The data:
■ ■ ■ ■
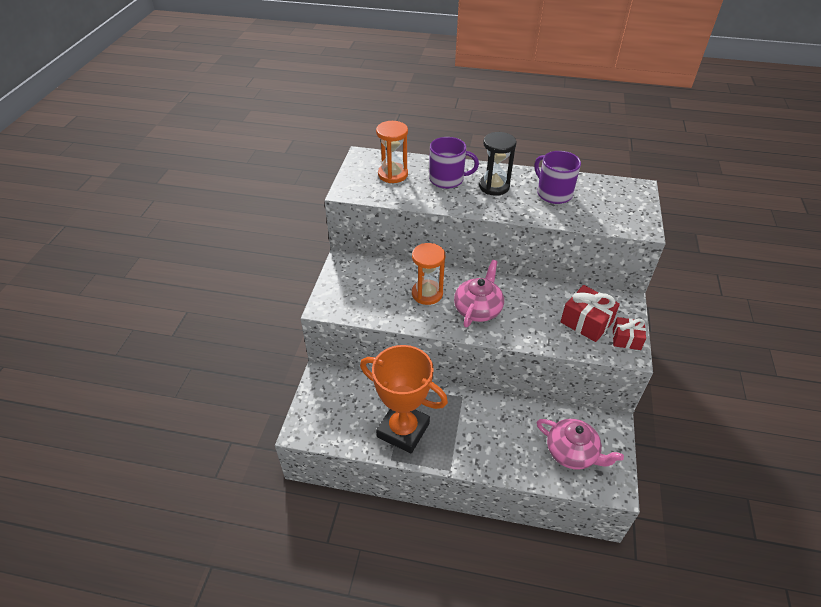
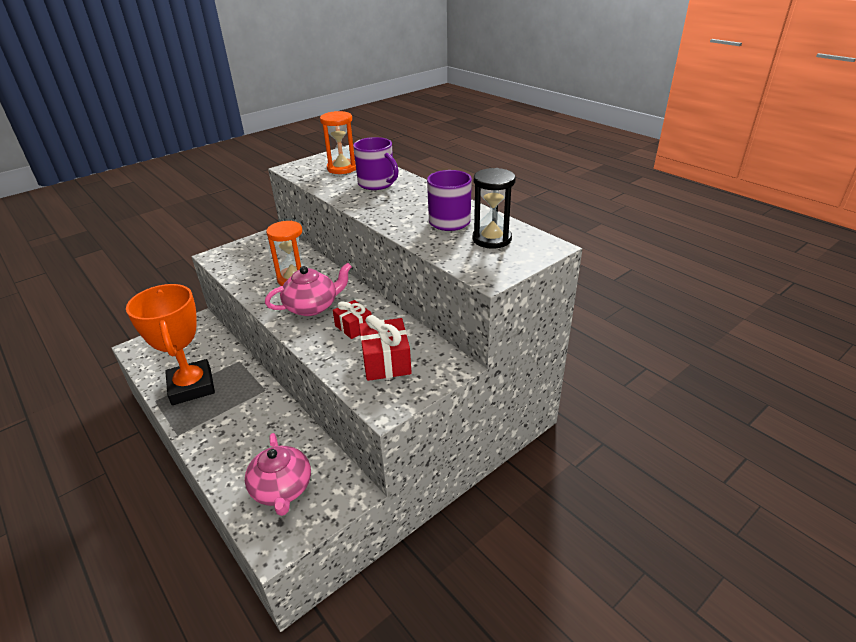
camera: 40 degrees right, 10 degrees down
(494, 186) = (406, 200): black hourglass -> black hourglass (492, 239)
(626, 339) = (400, 395): red gift -> red gift (353, 327)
■ ■ ■ ■
Exercise prompt: The expected output is the full material above, unaltered, with pictures removed.

Result for this exercise:
camera: 40 degrees right, 10 degrees down
(494, 186) = (406, 200): black hourglass -> black hourglass (492, 239)
(626, 339) = (400, 395): red gift -> red gift (353, 327)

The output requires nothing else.